:: PROVIDED ENTRIES
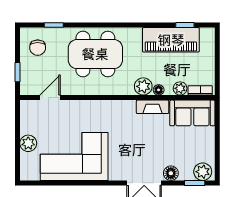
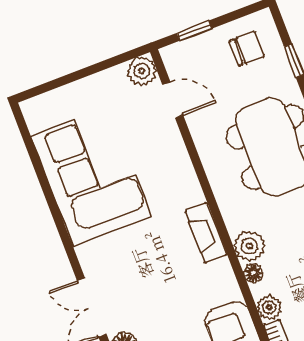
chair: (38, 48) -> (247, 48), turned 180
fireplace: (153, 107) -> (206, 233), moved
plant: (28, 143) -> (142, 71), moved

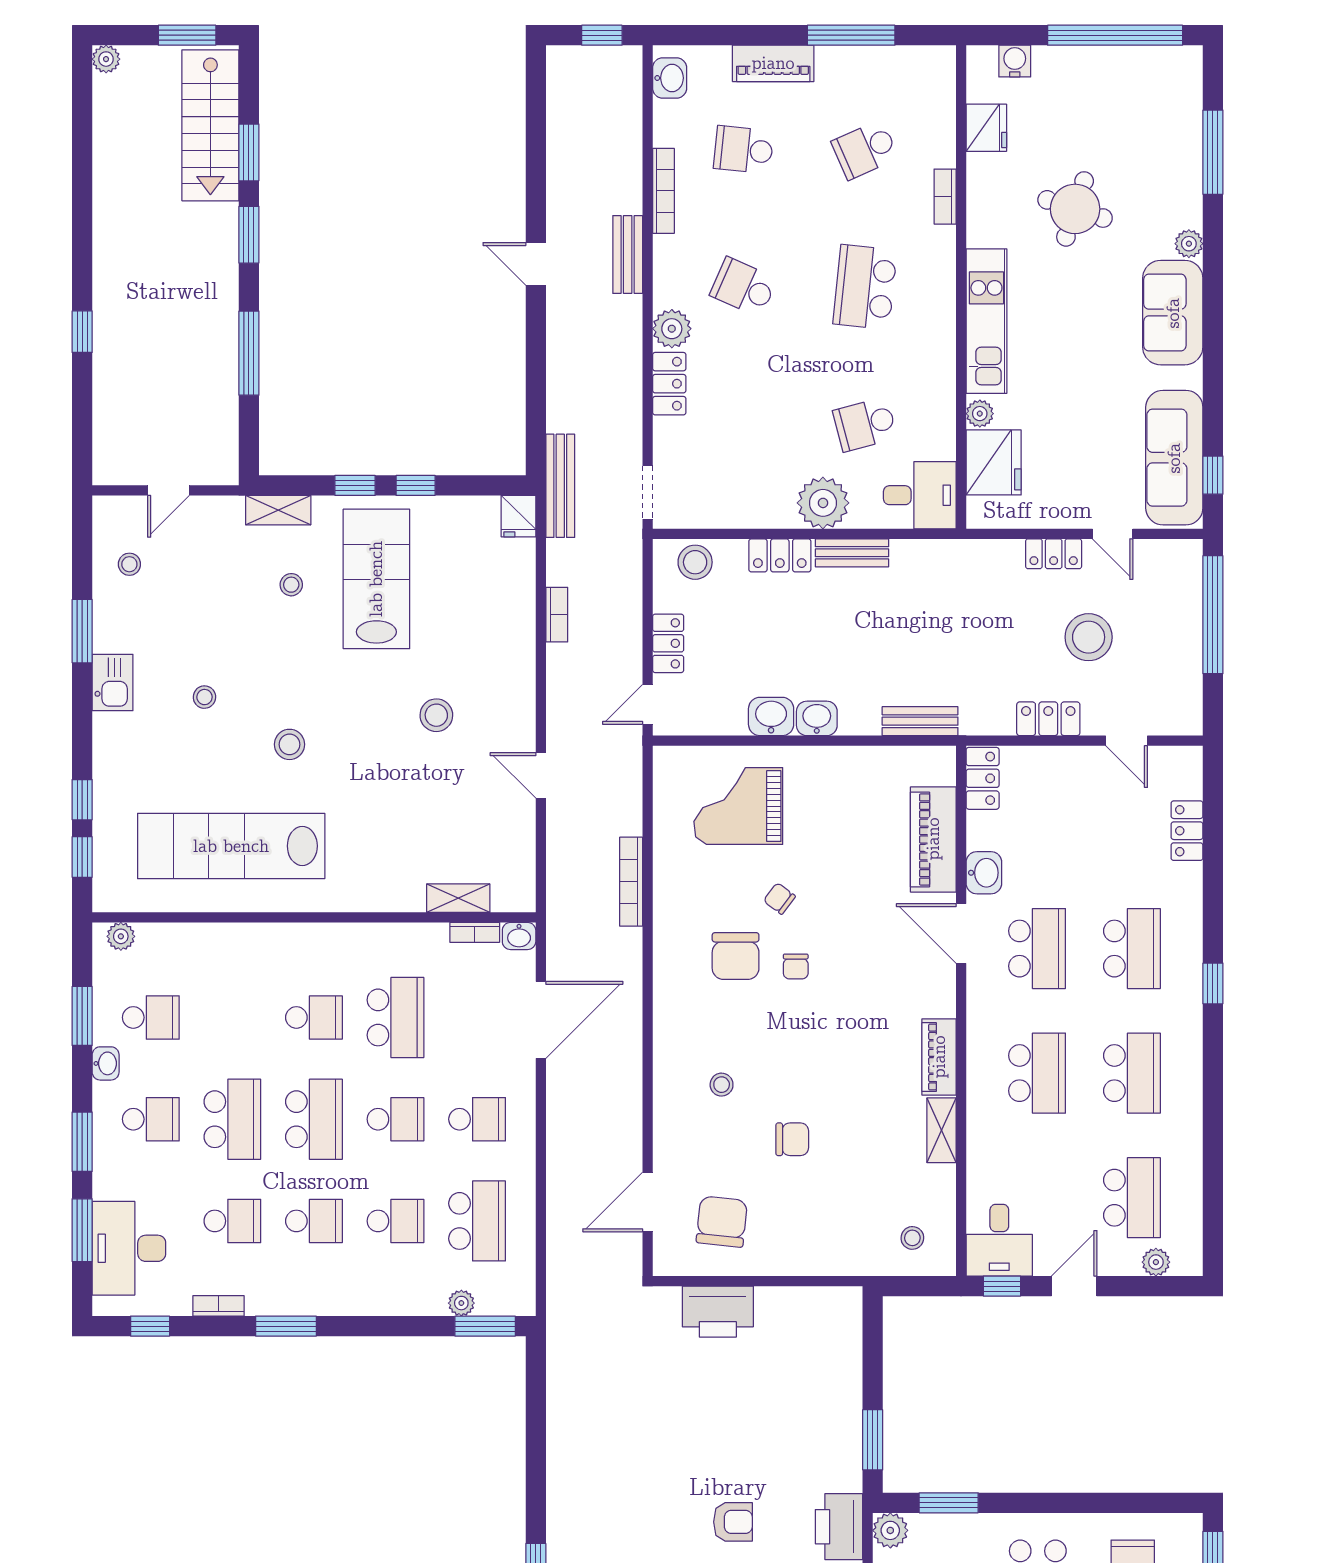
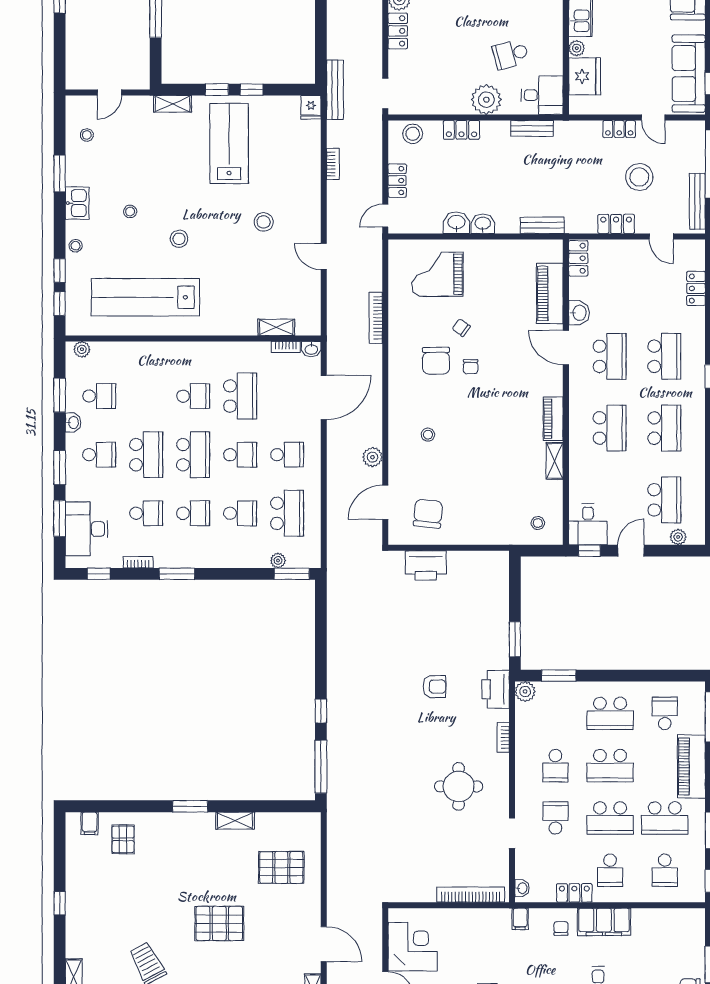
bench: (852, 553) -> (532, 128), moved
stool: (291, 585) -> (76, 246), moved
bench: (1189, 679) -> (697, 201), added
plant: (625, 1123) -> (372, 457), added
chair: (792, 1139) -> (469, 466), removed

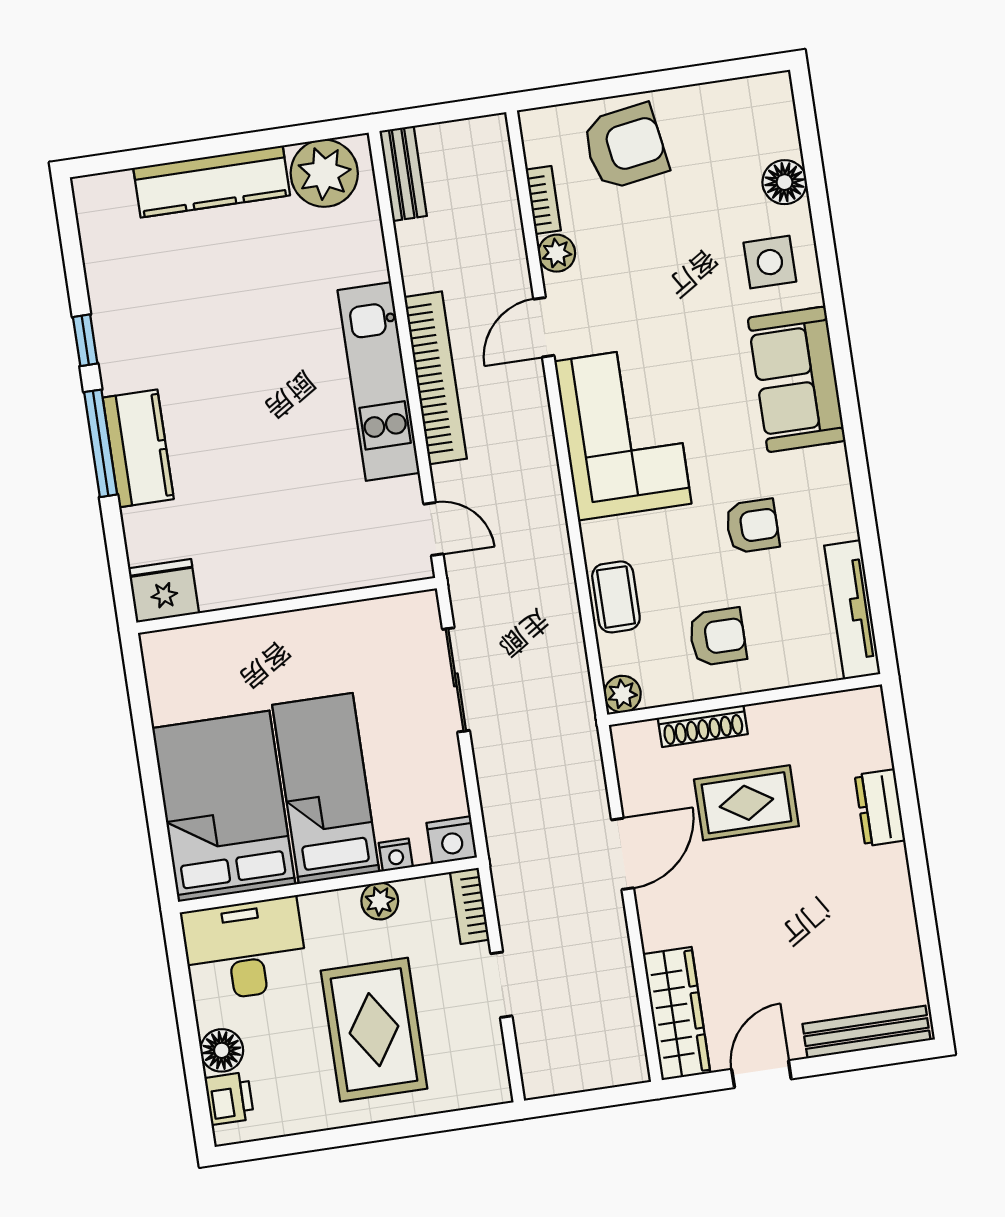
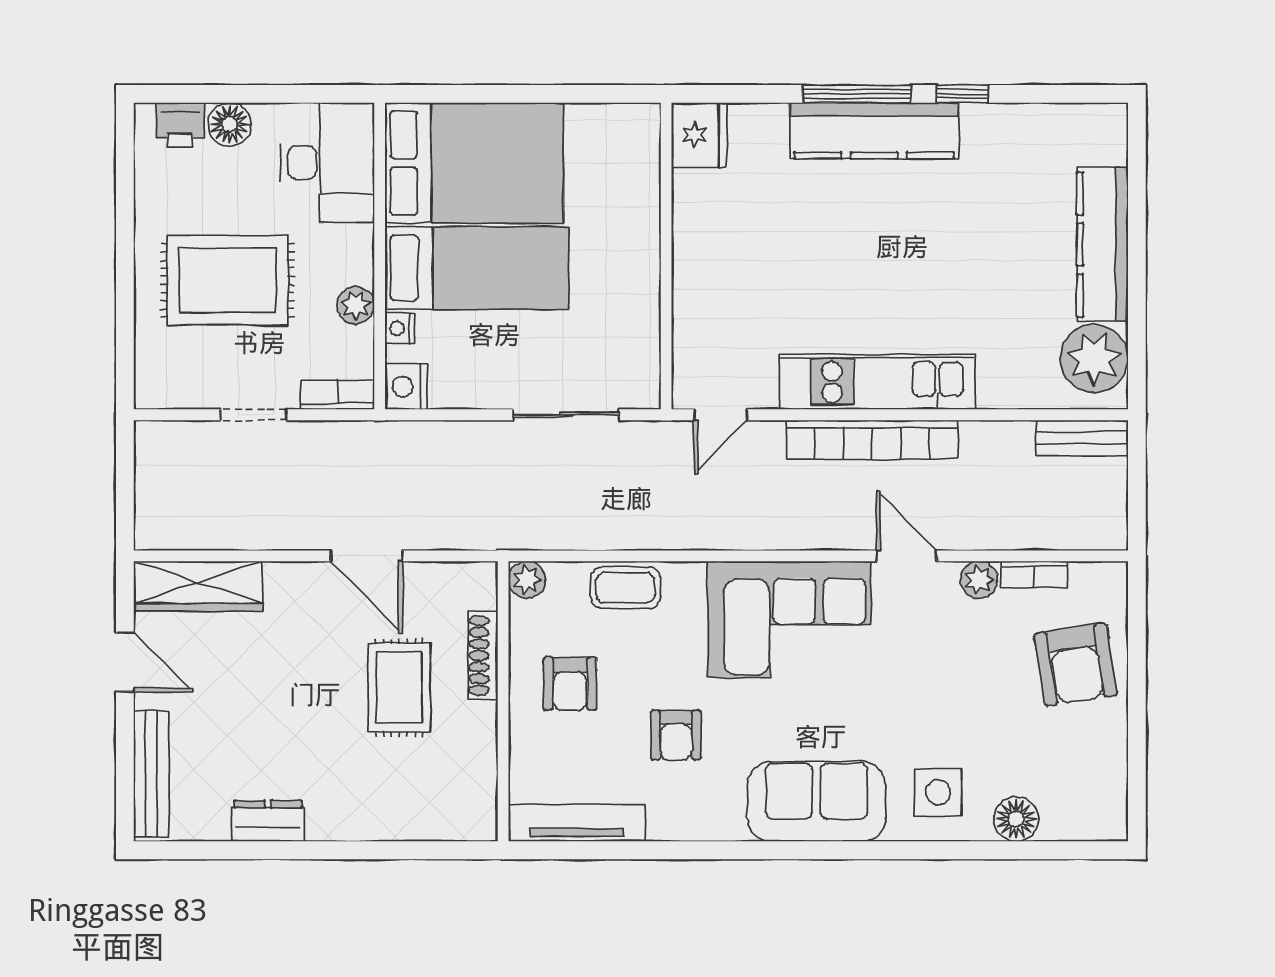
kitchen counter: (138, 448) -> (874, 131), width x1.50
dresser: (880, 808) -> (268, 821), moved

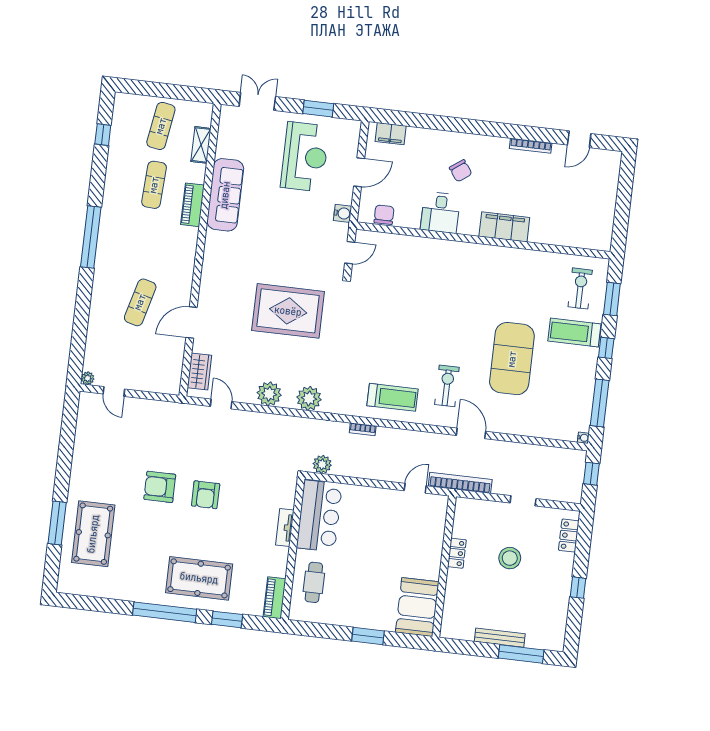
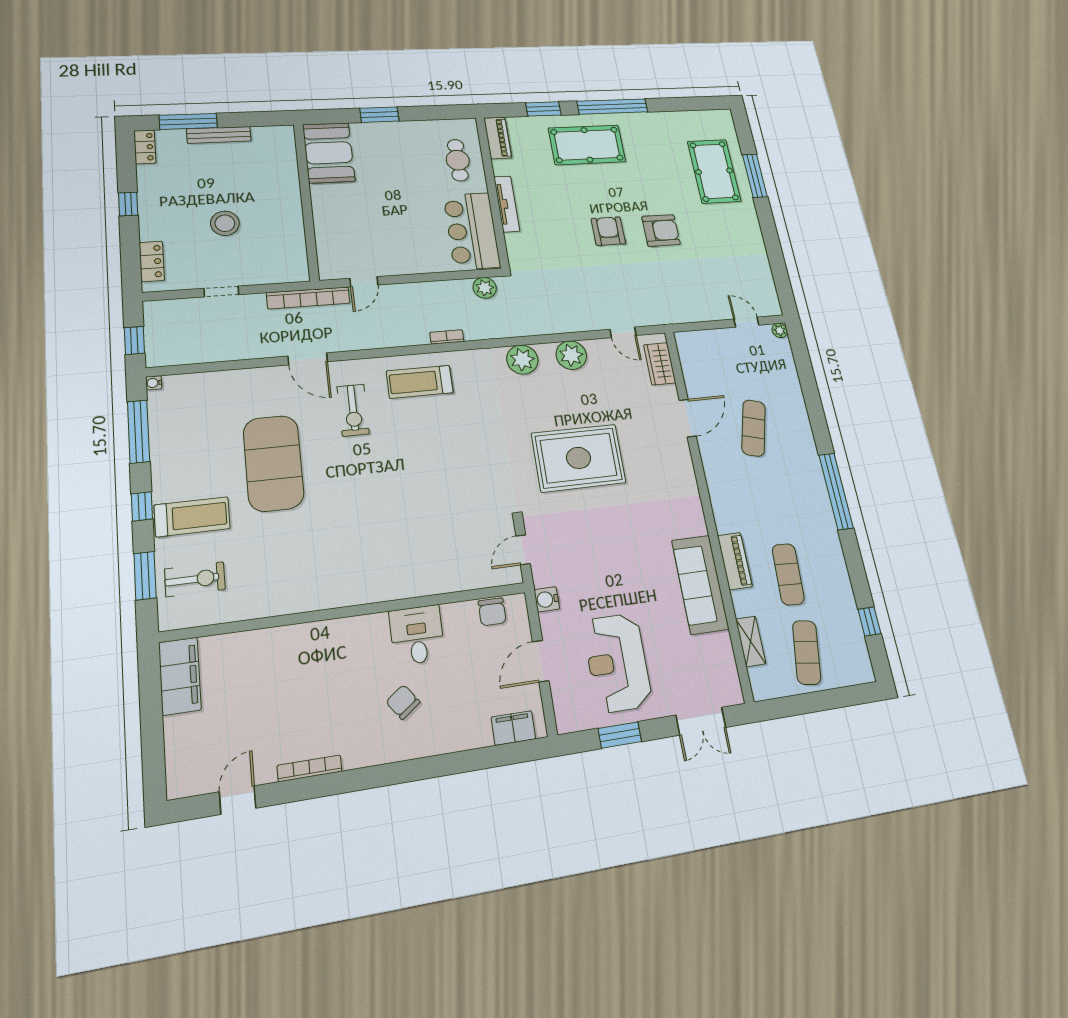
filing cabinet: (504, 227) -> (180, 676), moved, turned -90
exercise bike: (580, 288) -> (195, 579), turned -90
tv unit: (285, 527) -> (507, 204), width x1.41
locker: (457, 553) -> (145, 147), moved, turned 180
::::
> WHAT THE EXERCISE ASKS: Take the entries above and restate them word for word, minus their images.

> EXERCISE SOLUTION:
chair: (38, 48) -> (247, 48), turned 180
fireplace: (153, 107) -> (206, 233), moved
plant: (28, 143) -> (142, 71), moved

bench: (852, 553) -> (532, 128), moved
stool: (291, 585) -> (76, 246), moved
bench: (1189, 679) -> (697, 201), added
plant: (625, 1123) -> (372, 457), added
chair: (792, 1139) -> (469, 466), removed

kitchen counter: (138, 448) -> (874, 131), width x1.50
dresser: (880, 808) -> (268, 821), moved

filing cabinet: (504, 227) -> (180, 676), moved, turned -90
exercise bike: (580, 288) -> (195, 579), turned -90
tv unit: (285, 527) -> (507, 204), width x1.41
locker: (457, 553) -> (145, 147), moved, turned 180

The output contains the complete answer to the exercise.